TASK ITEM: Exactly the lines from the one containing "TOF pin SDA: D2 -> D4" through the end of the listing below are required, restated word for word and without pictures.
━━━━━━━━━━━━━━━━
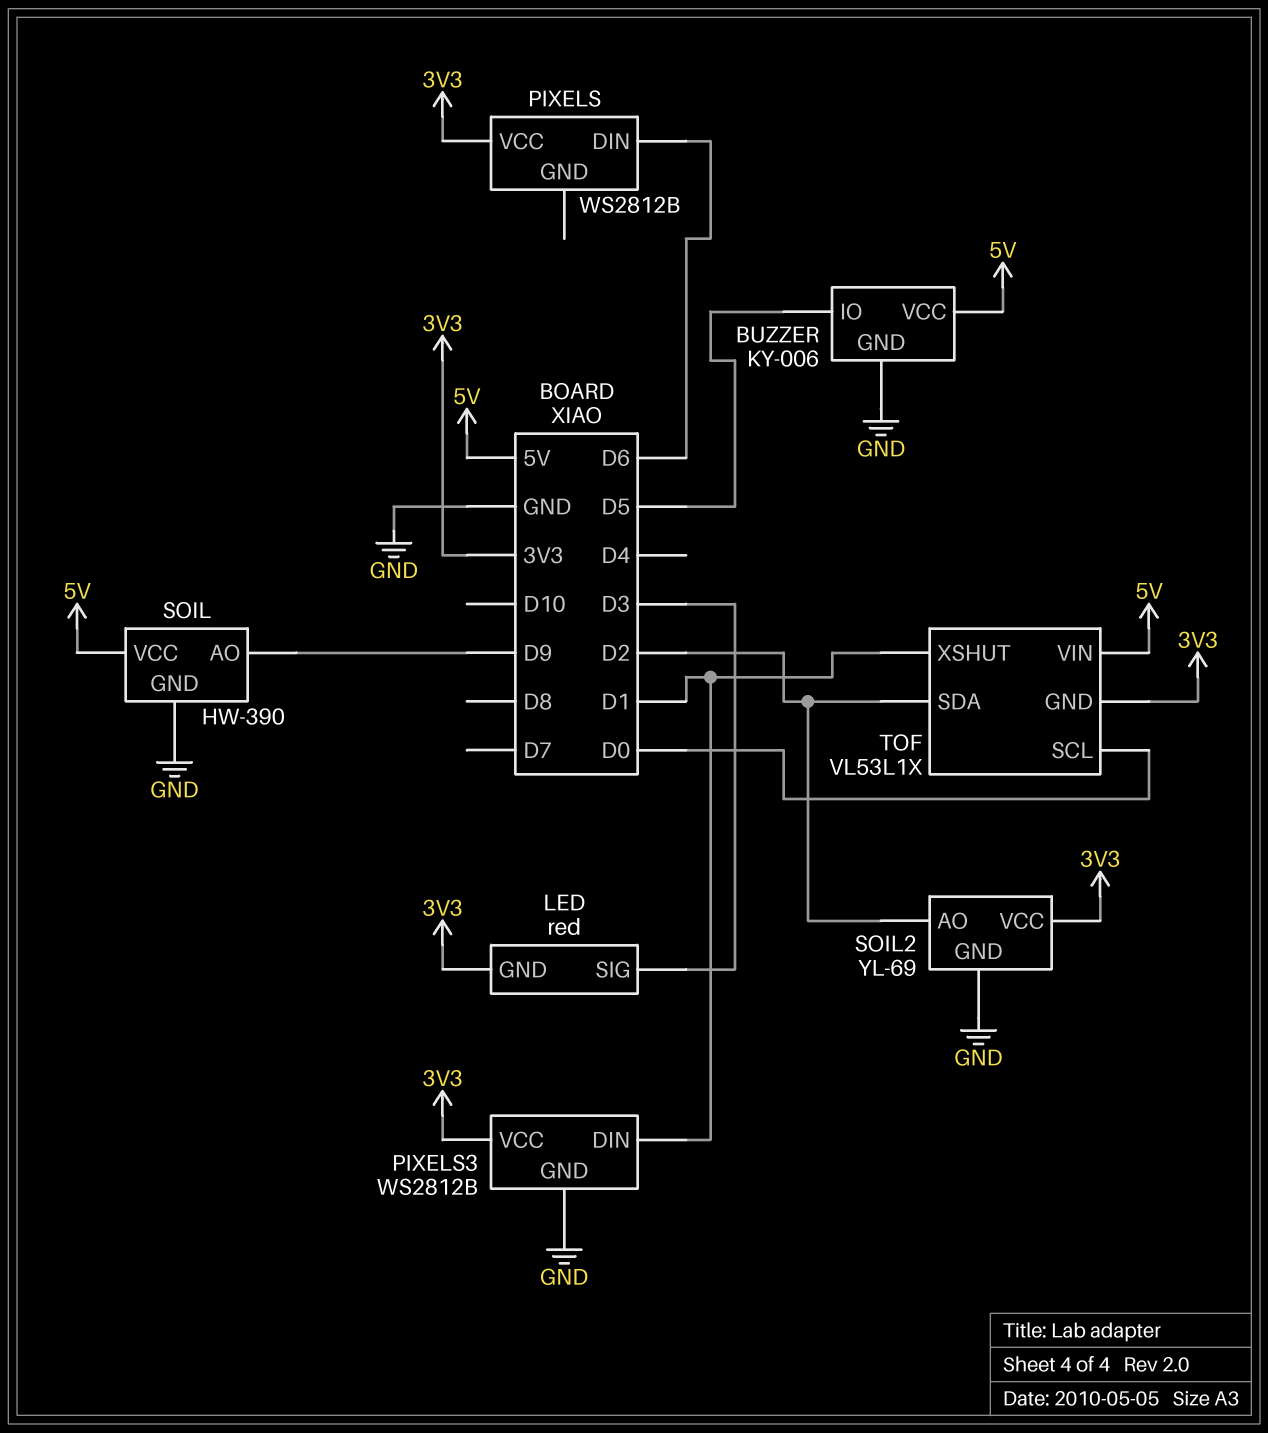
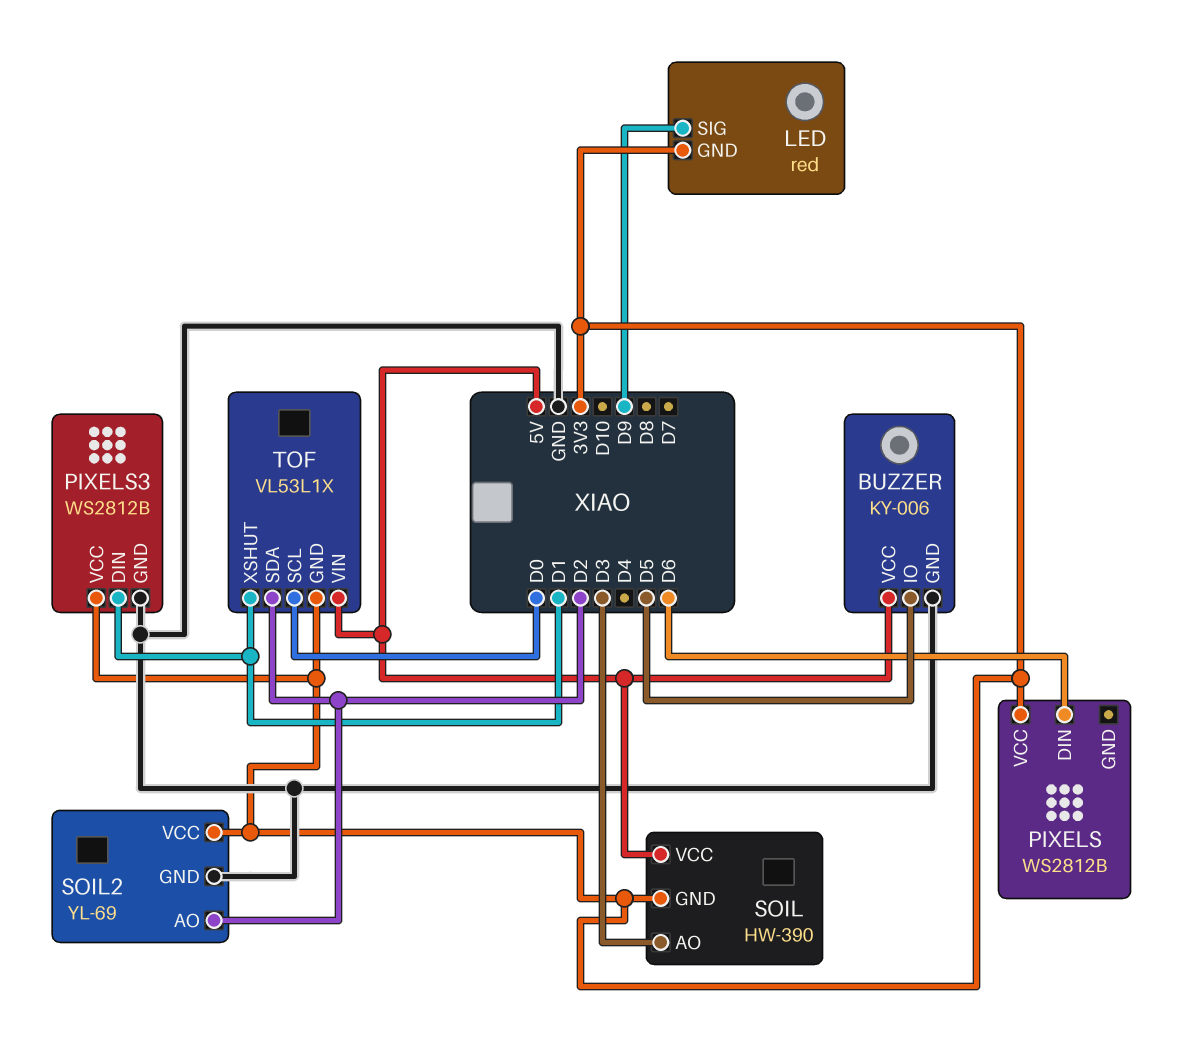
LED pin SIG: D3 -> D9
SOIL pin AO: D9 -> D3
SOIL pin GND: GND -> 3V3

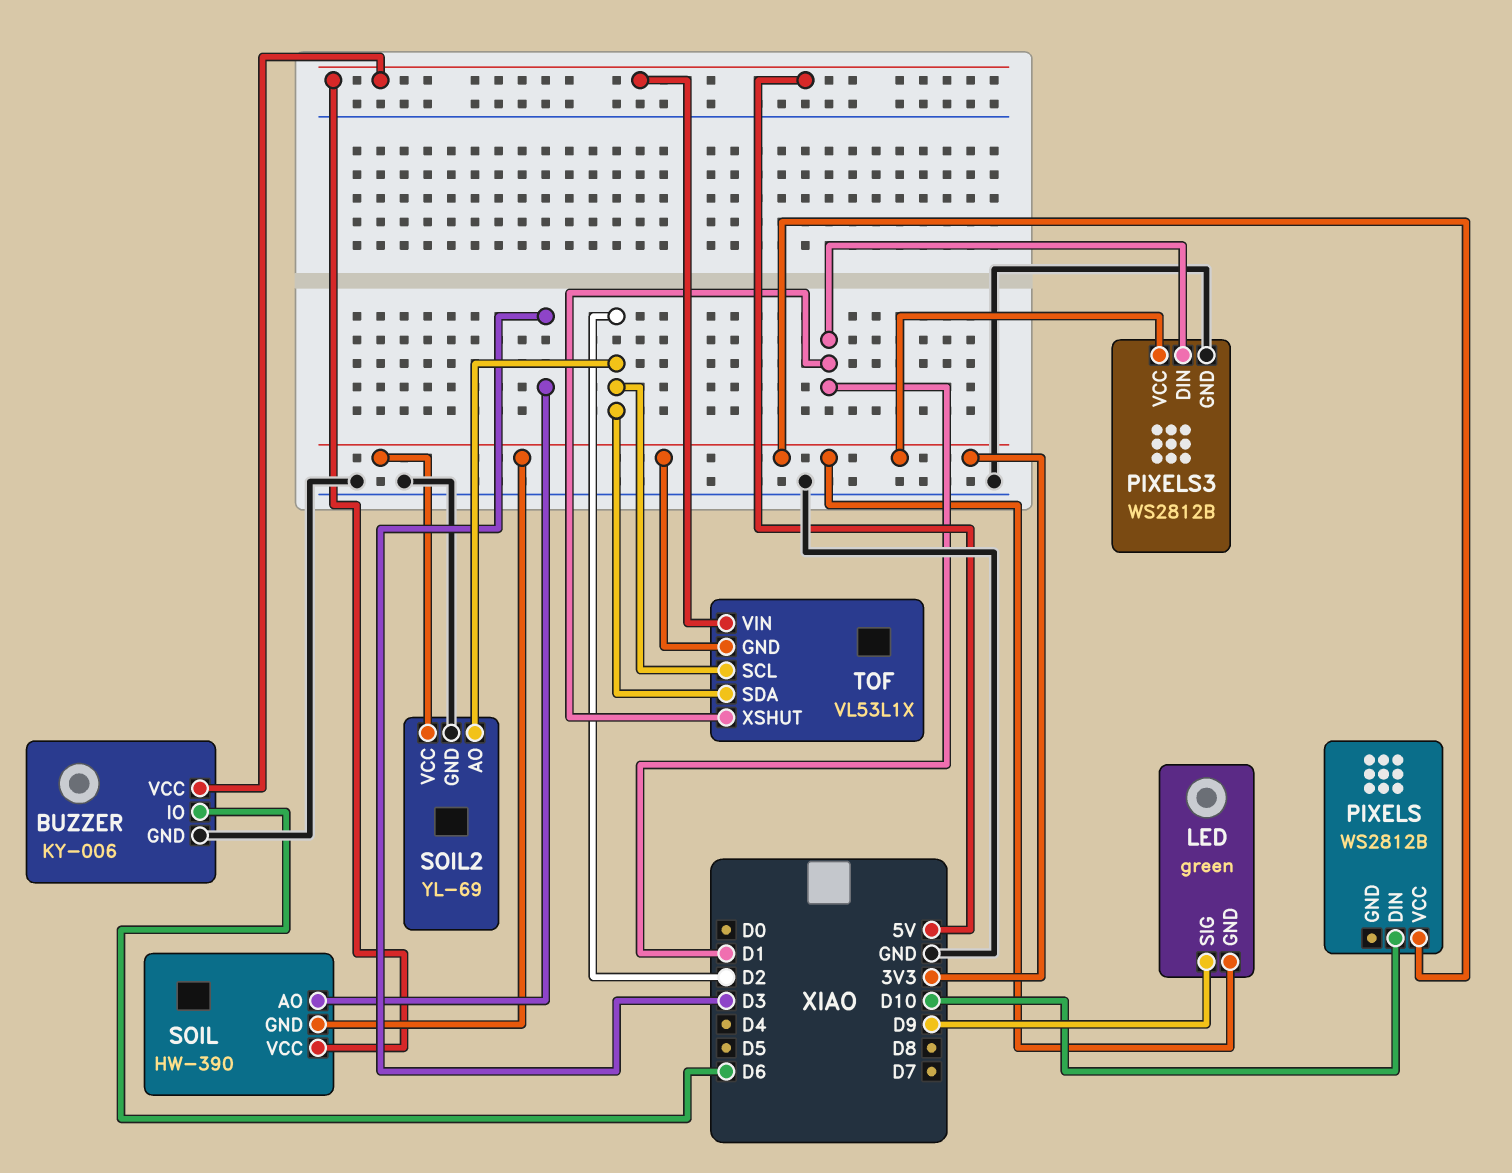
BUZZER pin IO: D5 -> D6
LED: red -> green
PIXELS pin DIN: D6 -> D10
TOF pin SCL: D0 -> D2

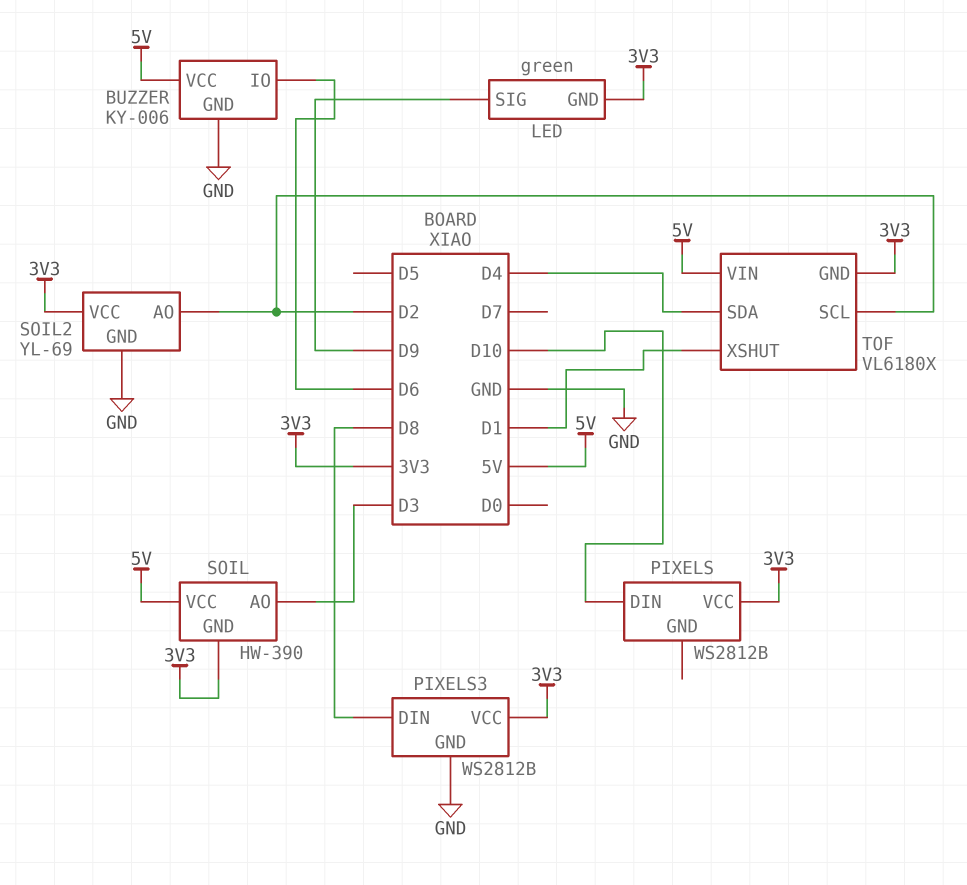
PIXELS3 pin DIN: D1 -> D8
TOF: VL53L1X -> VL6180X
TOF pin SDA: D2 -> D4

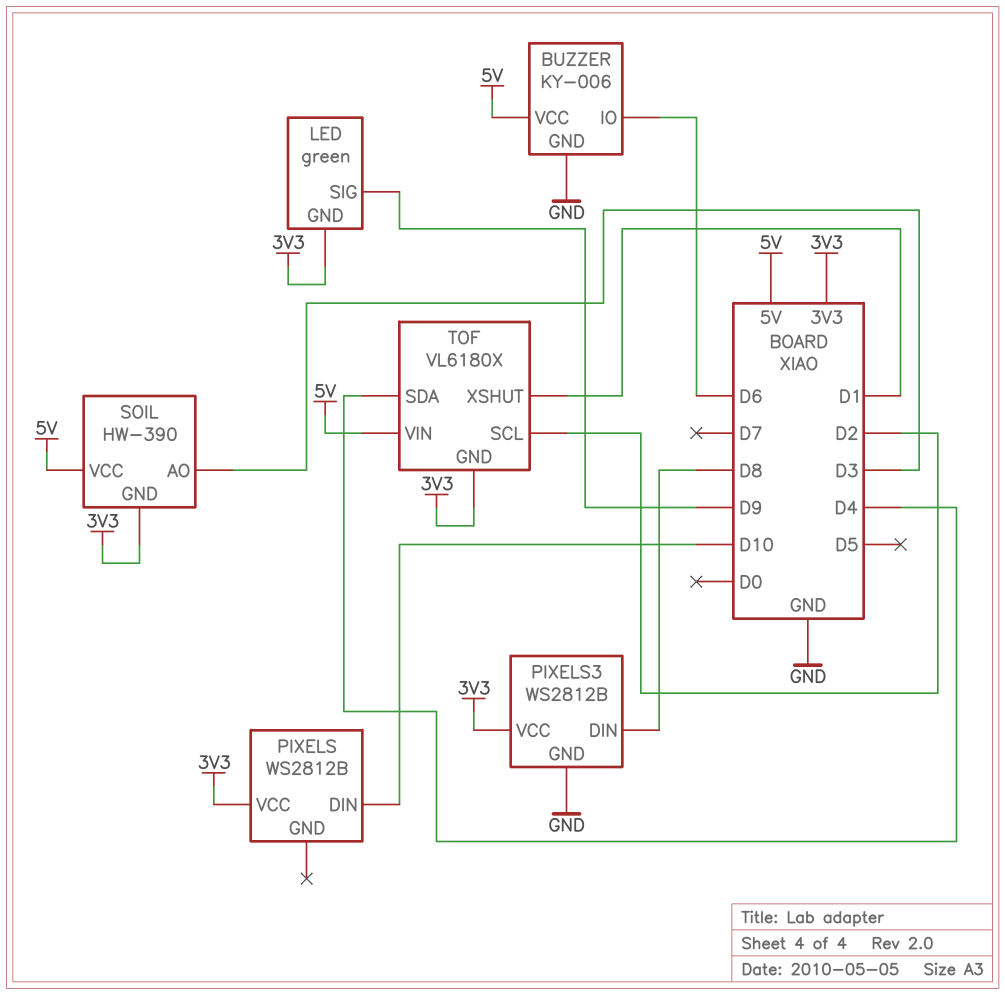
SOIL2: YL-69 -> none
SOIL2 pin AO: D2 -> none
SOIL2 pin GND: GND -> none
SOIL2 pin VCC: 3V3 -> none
━━━━━━━━━━━━━━━━
TASK SOLUTION:
TOF pin SDA: D2 -> D4

SOIL2: YL-69 -> none
SOIL2 pin AO: D2 -> none
SOIL2 pin GND: GND -> none
SOIL2 pin VCC: 3V3 -> none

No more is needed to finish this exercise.